> Problem requirements: Find the line in the data below that contains "POT2 pin SIG: D8 -> none". Return that line and all the lines after it, unchanged.

▽

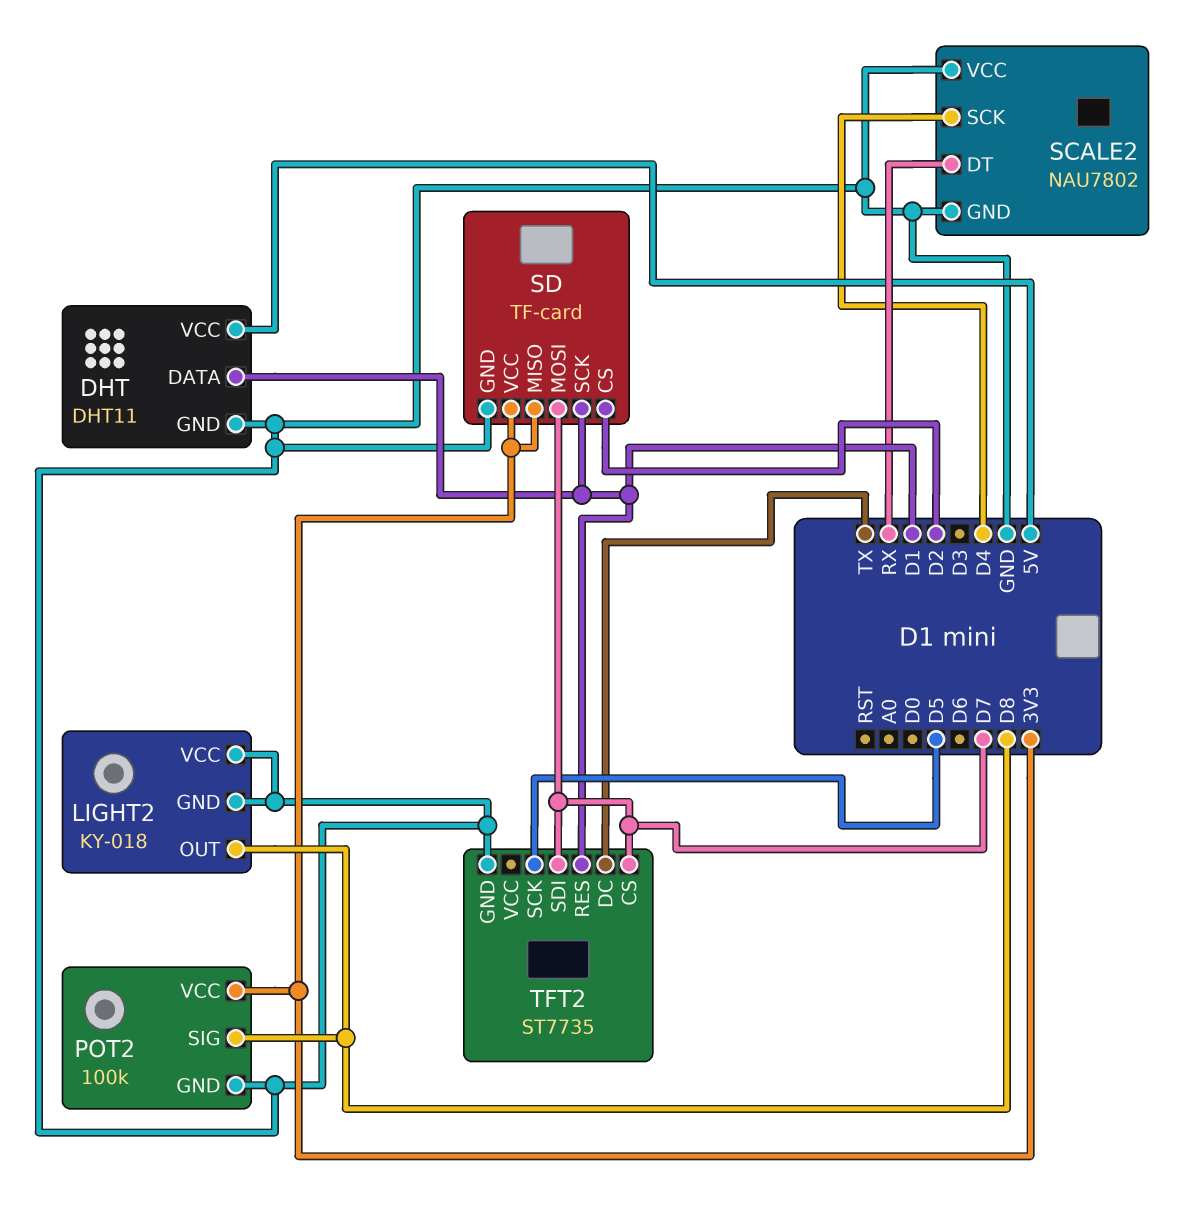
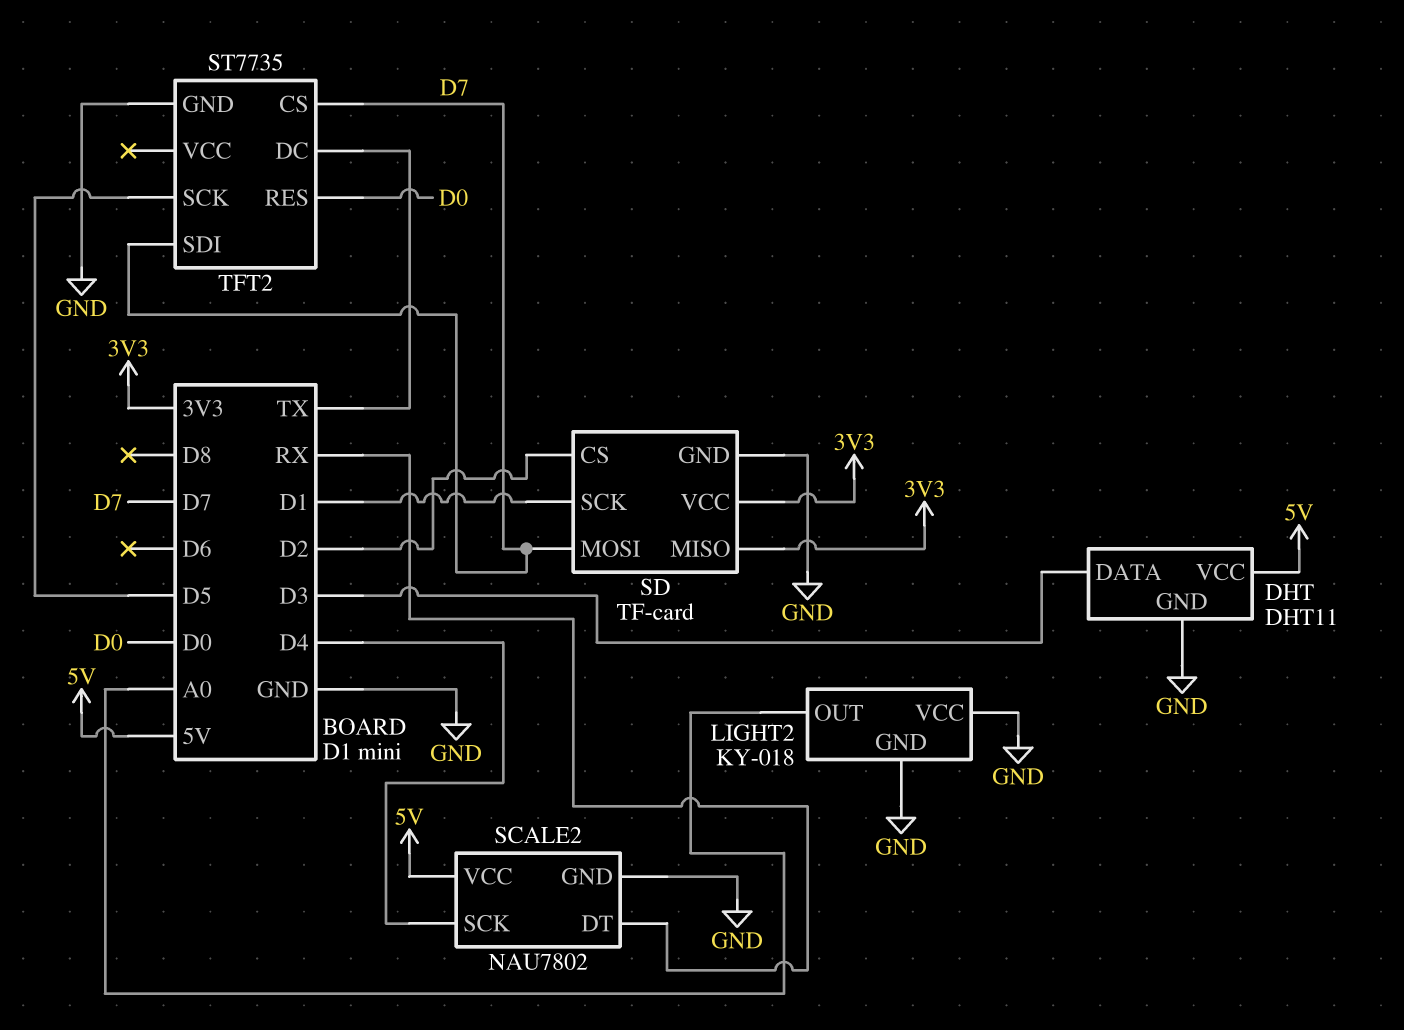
DHT pin DATA: D1 -> D3
LIGHT2 pin OUT: D8 -> A0
POT2: 100k -> none
POT2 pin GND: GND -> none
POT2 pin SIG: D8 -> none
POT2 pin VCC: 3V3 -> none
SCALE2 pin VCC: GND -> 5V
TFT2 pin RES: D1 -> D0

△

> Result of the exercise:
POT2 pin SIG: D8 -> none
POT2 pin VCC: 3V3 -> none
SCALE2 pin VCC: GND -> 5V
TFT2 pin RES: D1 -> D0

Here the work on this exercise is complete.